[[ Information given open ]]

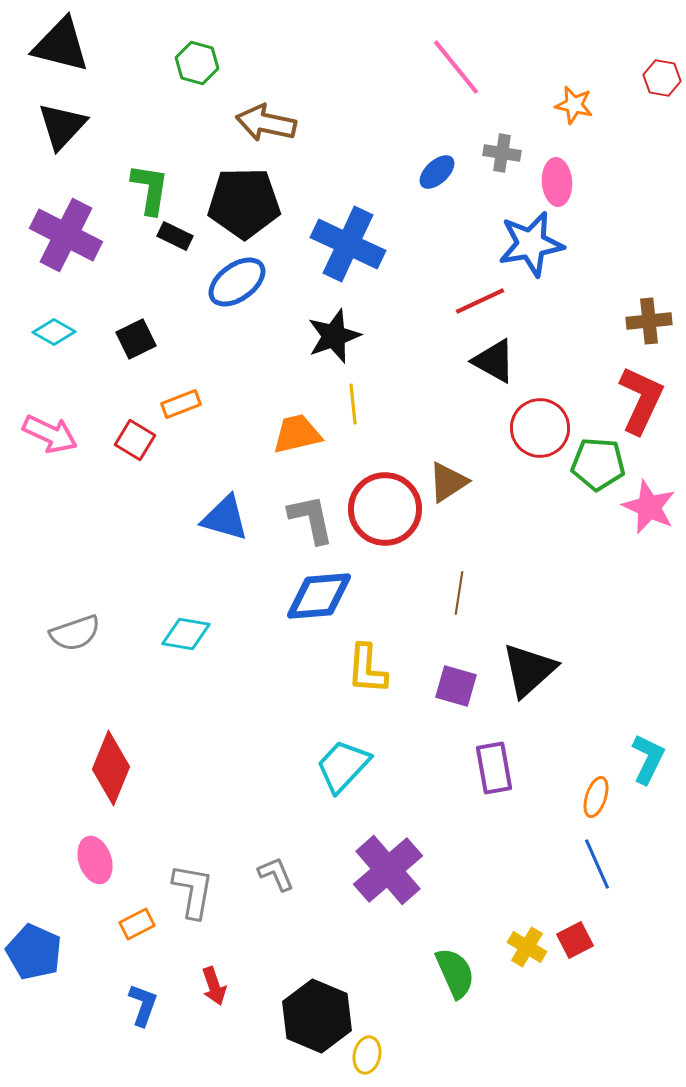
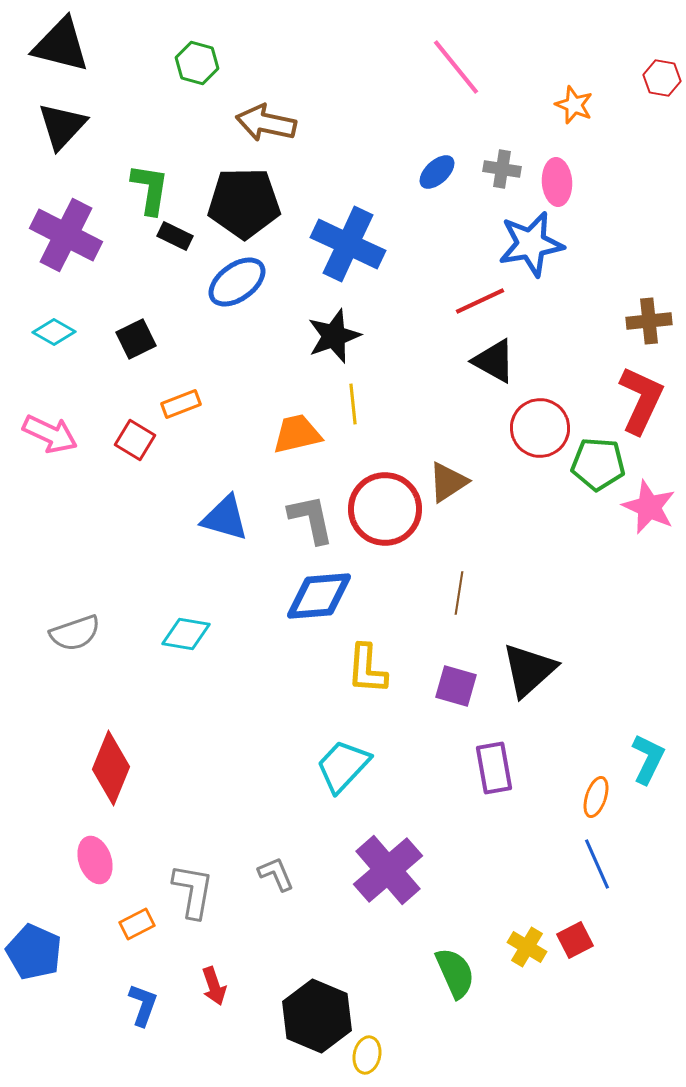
orange star at (574, 105): rotated 9 degrees clockwise
gray cross at (502, 153): moved 16 px down
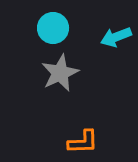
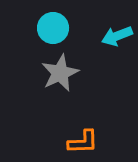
cyan arrow: moved 1 px right, 1 px up
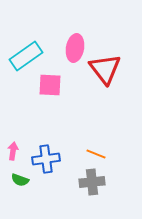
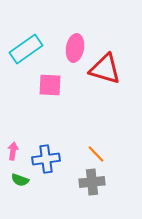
cyan rectangle: moved 7 px up
red triangle: rotated 36 degrees counterclockwise
orange line: rotated 24 degrees clockwise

[[ Information given closed ]]

→ **Task prompt**:
Output each line exactly as shown above; no pictures go in the copy.

→ **Task solution**:
orange star at (574, 105): rotated 9 degrees clockwise
gray cross at (502, 153): moved 16 px down
cyan arrow: moved 1 px right, 1 px up
cyan rectangle: moved 7 px up
red triangle: rotated 36 degrees counterclockwise
orange line: rotated 24 degrees clockwise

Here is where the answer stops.